What is being asked: A word-for-word copy of the data is what's wanted; pictures stay out of it.

Records to process:
------------------------------------------------

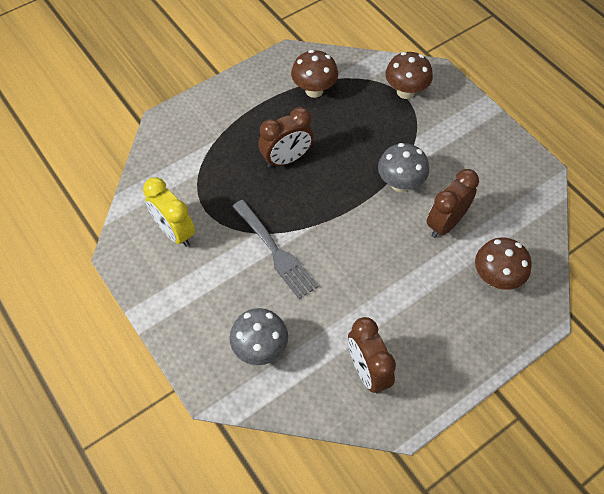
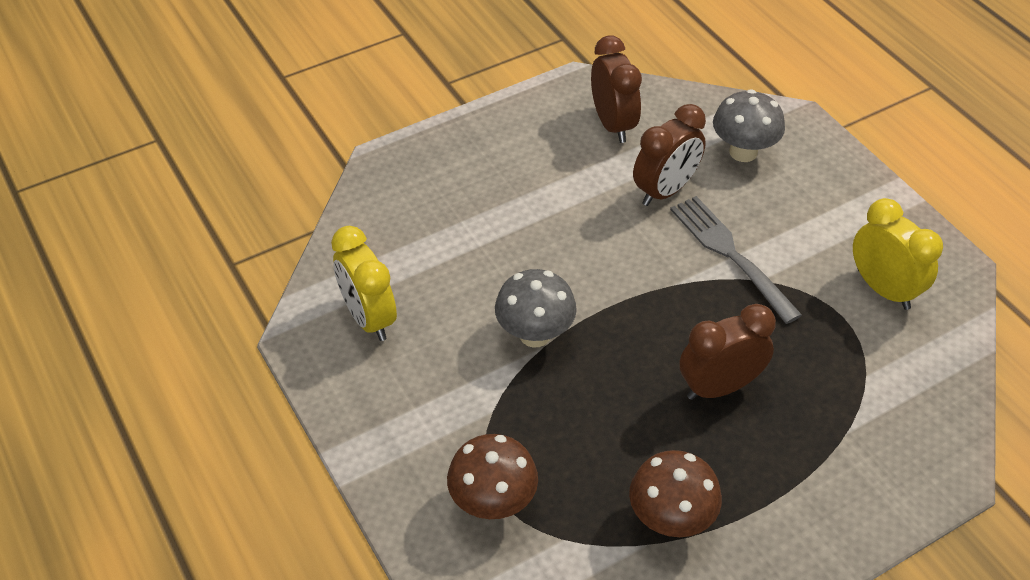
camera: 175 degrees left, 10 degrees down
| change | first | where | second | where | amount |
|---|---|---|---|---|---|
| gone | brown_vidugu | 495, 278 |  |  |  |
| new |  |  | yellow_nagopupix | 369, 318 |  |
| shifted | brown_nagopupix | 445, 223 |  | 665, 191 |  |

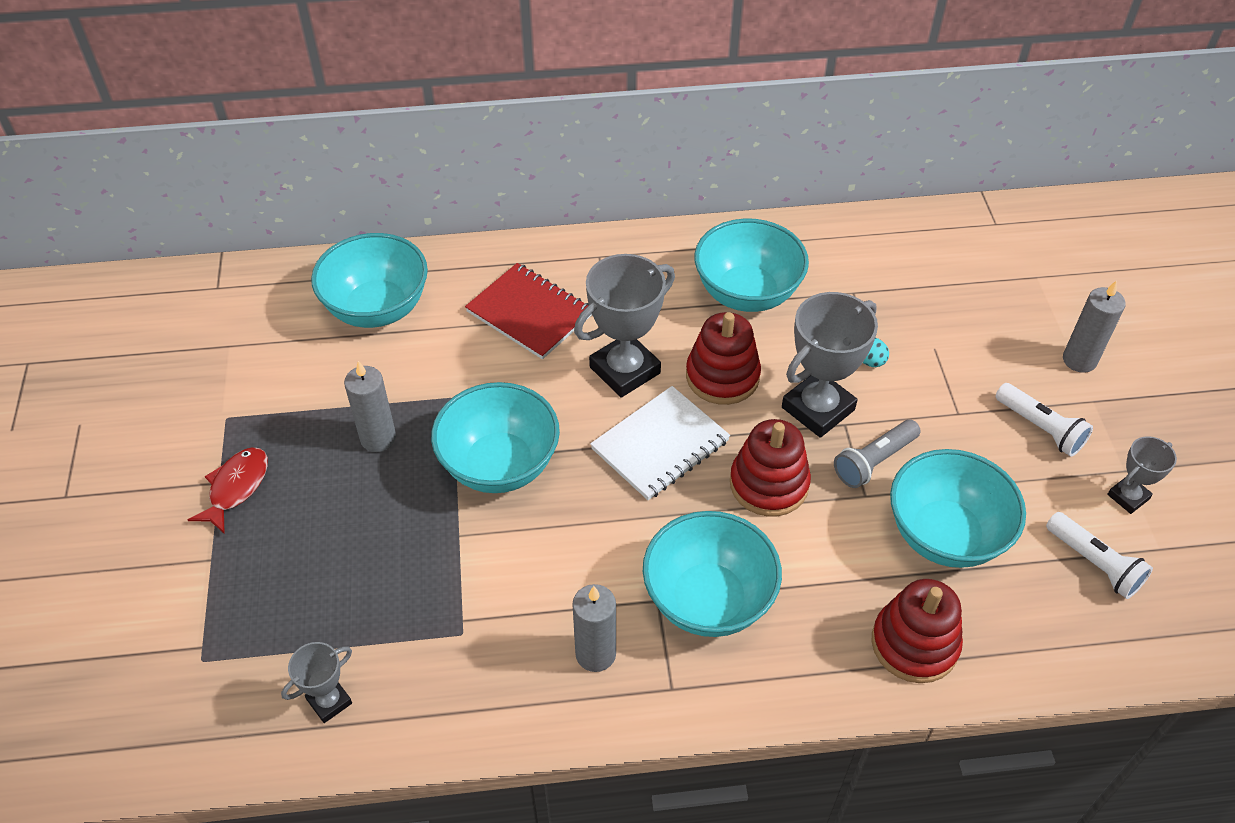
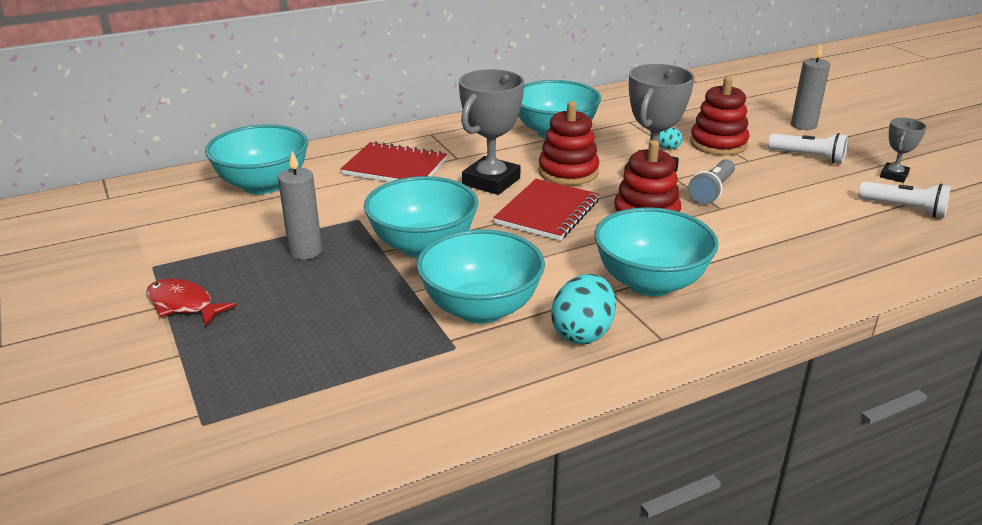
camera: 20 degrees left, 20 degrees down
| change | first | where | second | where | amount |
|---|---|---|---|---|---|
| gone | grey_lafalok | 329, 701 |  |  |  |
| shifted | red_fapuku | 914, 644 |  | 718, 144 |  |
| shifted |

------------------------------------------------

Output of the exercise:
camera: 175 degrees left, 10 degrees down
| change | first | where | second | where | amount |
|---|---|---|---|---|---|
| gone | brown_vidugu | 495, 278 |  |  |  |
| new |  |  | yellow_nagopupix | 369, 318 |  |
| shifted | brown_nagopupix | 445, 223 |  | 665, 191 |  |

camera: 20 degrees left, 20 degrees down
| change | first | where | second | where | amount |
|---|---|---|---|---|---|
| gone | grey_lafalok | 329, 701 |  |  |  |
| shifted | red_fapuku | 914, 644 |  | 718, 144 |  |
| shifted |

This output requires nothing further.